EXERCISE INSTRUCTIONS:
Copy every line of the data in which the word "ball" occurs.

-------- DATASET EXTRACT --------

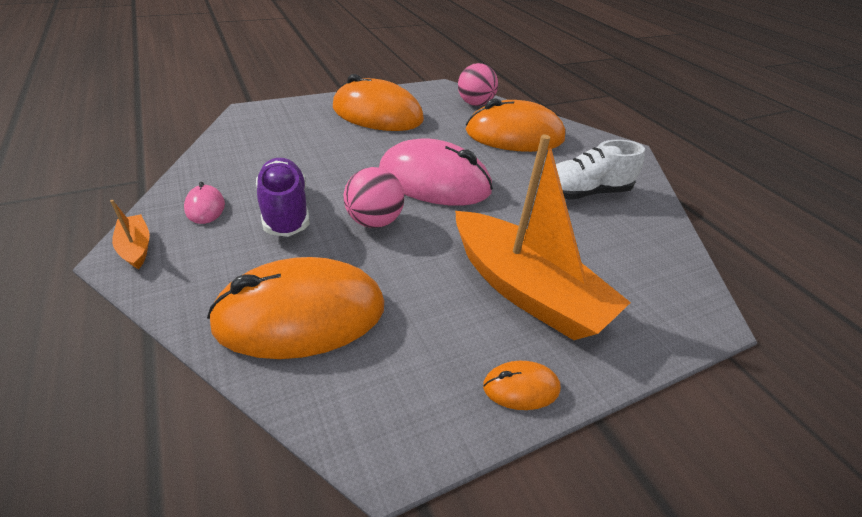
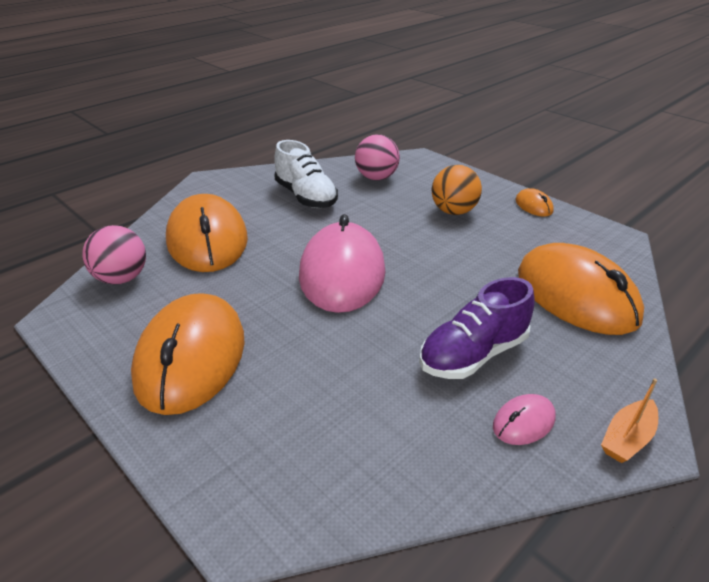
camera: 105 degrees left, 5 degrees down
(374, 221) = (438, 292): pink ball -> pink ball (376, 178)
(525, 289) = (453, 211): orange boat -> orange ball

--------

RESULT OF THE EXERCISE:
(374, 221) = (438, 292): pink ball -> pink ball (376, 178)
(525, 289) = (453, 211): orange boat -> orange ball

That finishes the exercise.